Top of RECORDED DATA

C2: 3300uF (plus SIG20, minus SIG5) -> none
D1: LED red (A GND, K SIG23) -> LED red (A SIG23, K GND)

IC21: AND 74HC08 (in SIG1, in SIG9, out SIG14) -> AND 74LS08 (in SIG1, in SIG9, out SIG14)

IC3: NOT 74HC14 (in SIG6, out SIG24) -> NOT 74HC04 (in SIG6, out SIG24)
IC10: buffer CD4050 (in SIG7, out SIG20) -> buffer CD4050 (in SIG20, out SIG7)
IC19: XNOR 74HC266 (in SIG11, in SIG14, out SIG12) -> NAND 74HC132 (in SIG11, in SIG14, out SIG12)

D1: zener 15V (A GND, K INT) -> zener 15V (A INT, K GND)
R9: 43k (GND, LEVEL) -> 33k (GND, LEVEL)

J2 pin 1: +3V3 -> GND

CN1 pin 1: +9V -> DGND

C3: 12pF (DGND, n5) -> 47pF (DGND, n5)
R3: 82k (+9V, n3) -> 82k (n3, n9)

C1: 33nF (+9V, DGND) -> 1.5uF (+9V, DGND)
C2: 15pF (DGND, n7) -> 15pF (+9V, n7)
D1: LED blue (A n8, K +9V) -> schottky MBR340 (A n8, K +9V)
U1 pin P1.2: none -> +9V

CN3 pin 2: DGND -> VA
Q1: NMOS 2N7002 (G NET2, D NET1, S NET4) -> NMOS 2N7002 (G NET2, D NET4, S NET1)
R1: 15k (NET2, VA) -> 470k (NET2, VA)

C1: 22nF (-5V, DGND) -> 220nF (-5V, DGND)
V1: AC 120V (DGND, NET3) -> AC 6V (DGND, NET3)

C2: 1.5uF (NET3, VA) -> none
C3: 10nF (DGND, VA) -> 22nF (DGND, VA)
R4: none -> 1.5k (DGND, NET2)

Bottom of RECORDED DATA

> _INSTRUCTIONS TO FOLLOW_
Give back, word for word, the lines of the records that run from the one holding "C2: 15pF (DGND, n7) -> 15pF (+9V, n7)" to the very last.

> _RESPONSE BOX_
C2: 15pF (DGND, n7) -> 15pF (+9V, n7)
D1: LED blue (A n8, K +9V) -> schottky MBR340 (A n8, K +9V)
U1 pin P1.2: none -> +9V

CN3 pin 2: DGND -> VA
Q1: NMOS 2N7002 (G NET2, D NET1, S NET4) -> NMOS 2N7002 (G NET2, D NET4, S NET1)
R1: 15k (NET2, VA) -> 470k (NET2, VA)

C1: 22nF (-5V, DGND) -> 220nF (-5V, DGND)
V1: AC 120V (DGND, NET3) -> AC 6V (DGND, NET3)

C2: 1.5uF (NET3, VA) -> none
C3: 10nF (DGND, VA) -> 22nF (DGND, VA)
R4: none -> 1.5k (DGND, NET2)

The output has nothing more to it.